> [Problem statement]
Return the full set of entries below exactly, leaving every image out.

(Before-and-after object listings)
--------------------------------

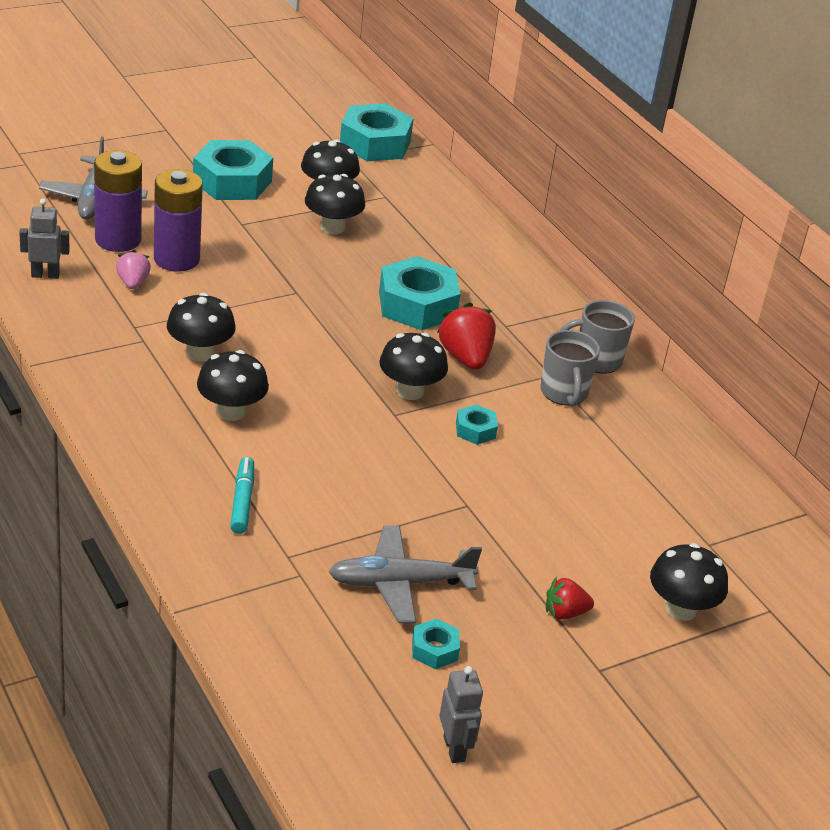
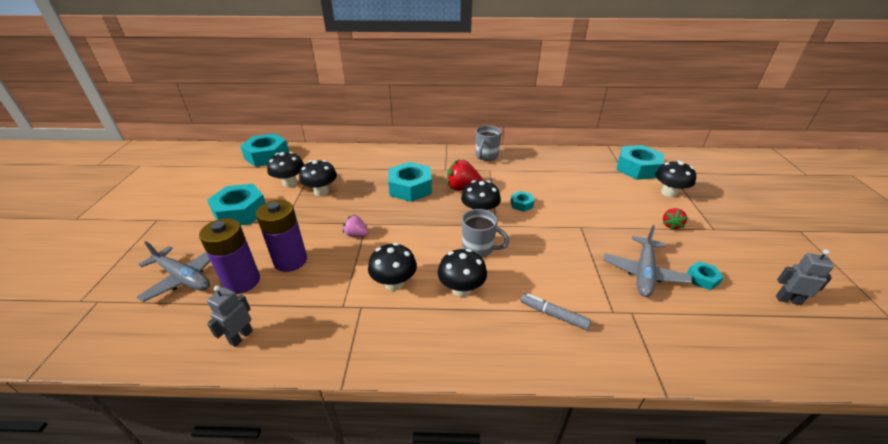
camera: 55 degrees left, 0 degrees up
pink strawberry [116,250,151,289] -> pink strawberry moved to [343,215,369,237]
turquoise marker [230,457,254,534] -> grey marker [521,294,591,330]
grey mug [540,330,600,406] -> grey mug moved to [462,209,509,258]
none -> turquoise nut [617,145,664,180]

--------------------------------

> [Answer to this task]
camera: 55 degrees left, 0 degrees up
pink strawberry [116,250,151,289] -> pink strawberry moved to [343,215,369,237]
turquoise marker [230,457,254,534] -> grey marker [521,294,591,330]
grey mug [540,330,600,406] -> grey mug moved to [462,209,509,258]
none -> turquoise nut [617,145,664,180]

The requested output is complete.